_Records for this task:_
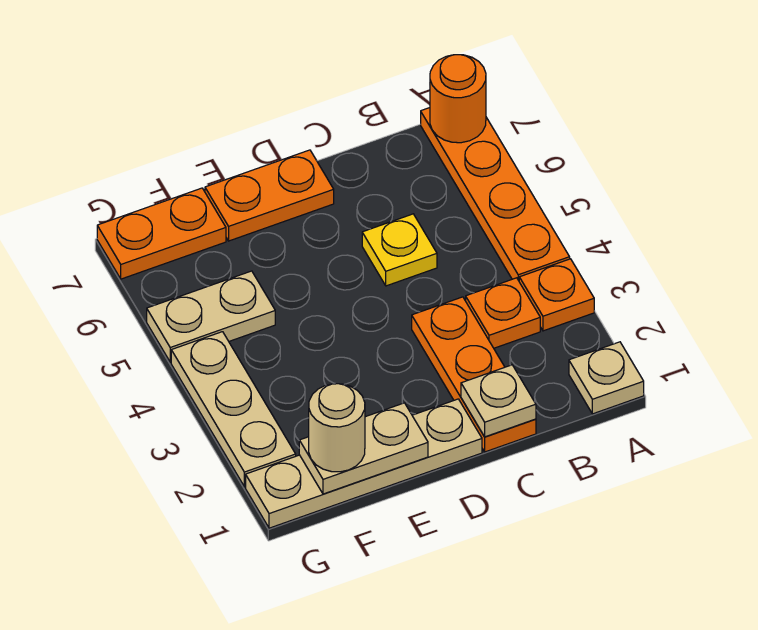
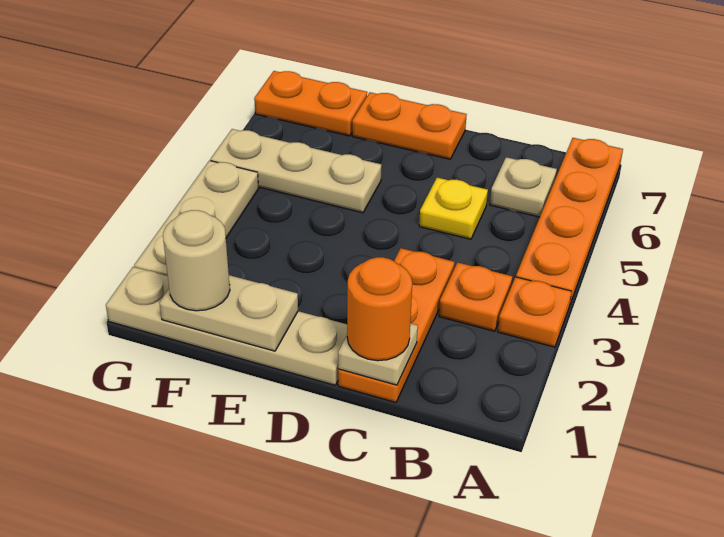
tan plate A1 level 1 -> tan plate B6 level 1
orange round brick A7 level 2 -> orange round brick C1 level 3
tan plate F5:G5 level 1 -> tan plate E5:G5 level 1

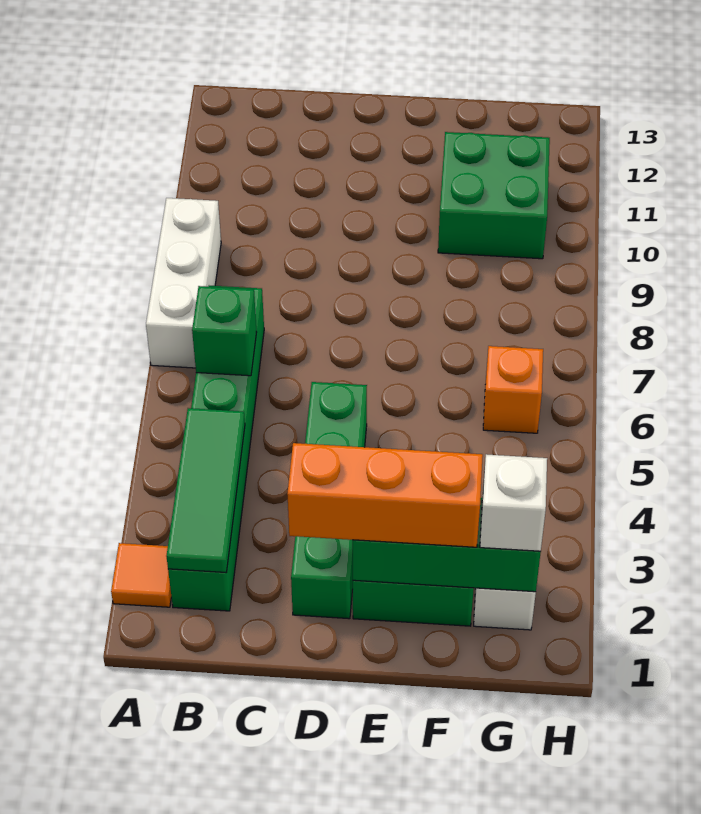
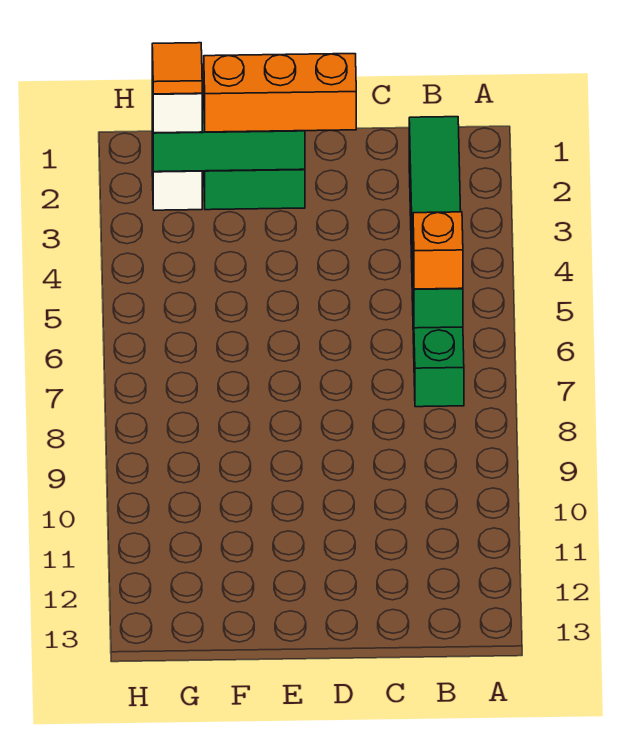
orange tile A2 level 1 -> orange tile G2 level 4
white brick A7:A9 level 1 -> none
green brick D2:D5 level 1 -> none
green brick F10:G11 level 1 -> none
orange brick G6 level 1 -> orange brick B6 level 3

_Directions:_ Using the entries above, tally how many lines have the word "green" in them; write the number and nothing more.

_Output below:_ 2